▶ Short exercise:
Identify the lines that contain the string "masks", then copy each of them.
** start **
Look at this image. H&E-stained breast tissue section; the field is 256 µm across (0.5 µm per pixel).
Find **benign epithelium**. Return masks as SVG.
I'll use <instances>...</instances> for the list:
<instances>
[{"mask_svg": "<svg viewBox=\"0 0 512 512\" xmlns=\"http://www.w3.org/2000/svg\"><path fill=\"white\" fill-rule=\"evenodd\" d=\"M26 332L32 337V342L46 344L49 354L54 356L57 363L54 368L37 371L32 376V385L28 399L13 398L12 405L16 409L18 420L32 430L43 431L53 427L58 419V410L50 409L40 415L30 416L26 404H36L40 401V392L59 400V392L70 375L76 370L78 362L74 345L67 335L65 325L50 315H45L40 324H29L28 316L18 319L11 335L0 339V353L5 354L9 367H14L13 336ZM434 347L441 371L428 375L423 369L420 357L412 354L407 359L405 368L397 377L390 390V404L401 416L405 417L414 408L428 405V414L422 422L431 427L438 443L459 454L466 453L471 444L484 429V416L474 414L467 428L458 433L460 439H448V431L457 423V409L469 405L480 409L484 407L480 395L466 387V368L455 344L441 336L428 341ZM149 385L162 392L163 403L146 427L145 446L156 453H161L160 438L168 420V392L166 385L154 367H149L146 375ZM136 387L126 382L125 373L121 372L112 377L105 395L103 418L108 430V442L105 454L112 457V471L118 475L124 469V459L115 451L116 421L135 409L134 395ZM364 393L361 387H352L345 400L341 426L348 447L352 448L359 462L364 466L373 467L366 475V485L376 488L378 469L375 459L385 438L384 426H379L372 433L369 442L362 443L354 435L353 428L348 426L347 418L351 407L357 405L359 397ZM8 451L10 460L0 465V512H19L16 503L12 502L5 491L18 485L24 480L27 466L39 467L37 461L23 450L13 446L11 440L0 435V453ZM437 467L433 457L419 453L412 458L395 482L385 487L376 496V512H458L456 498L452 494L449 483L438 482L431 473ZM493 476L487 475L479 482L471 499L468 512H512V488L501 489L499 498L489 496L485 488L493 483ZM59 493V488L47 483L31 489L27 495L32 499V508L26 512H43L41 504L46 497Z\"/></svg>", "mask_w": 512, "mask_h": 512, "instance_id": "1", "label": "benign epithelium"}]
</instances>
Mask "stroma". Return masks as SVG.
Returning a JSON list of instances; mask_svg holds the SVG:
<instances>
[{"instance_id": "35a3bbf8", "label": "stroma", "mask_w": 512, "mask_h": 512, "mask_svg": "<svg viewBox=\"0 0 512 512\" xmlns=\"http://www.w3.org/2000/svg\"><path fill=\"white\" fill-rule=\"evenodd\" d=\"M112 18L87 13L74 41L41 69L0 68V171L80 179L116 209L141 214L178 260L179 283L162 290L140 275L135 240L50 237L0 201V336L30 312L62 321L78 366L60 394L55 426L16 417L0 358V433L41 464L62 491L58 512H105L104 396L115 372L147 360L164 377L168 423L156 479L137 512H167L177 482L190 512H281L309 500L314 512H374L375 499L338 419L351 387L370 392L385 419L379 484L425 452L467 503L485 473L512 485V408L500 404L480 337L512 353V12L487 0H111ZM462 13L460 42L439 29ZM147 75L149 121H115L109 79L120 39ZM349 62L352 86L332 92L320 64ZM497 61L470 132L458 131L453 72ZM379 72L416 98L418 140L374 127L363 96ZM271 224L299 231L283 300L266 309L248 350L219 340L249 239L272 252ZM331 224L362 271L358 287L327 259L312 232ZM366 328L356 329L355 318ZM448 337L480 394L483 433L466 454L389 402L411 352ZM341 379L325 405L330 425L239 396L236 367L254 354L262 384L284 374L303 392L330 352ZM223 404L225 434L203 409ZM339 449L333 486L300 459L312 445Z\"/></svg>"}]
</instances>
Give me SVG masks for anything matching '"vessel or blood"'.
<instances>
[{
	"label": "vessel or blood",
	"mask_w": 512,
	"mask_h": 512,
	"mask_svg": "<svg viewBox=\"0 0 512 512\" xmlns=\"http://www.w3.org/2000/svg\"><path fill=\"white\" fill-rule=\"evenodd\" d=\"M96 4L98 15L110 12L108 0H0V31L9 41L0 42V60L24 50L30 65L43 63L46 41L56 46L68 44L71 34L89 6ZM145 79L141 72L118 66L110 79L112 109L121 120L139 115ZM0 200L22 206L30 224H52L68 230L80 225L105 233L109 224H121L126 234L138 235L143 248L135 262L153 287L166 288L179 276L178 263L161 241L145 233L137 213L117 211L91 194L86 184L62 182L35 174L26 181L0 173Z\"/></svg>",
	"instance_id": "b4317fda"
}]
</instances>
** end **
▶ Solution for this problem:
Find **benign epithelium**. Return masks as SVG.
Mask "stroma". Return masks as SVG.
Give me SVG masks for anything matching '"vessel or blood"'.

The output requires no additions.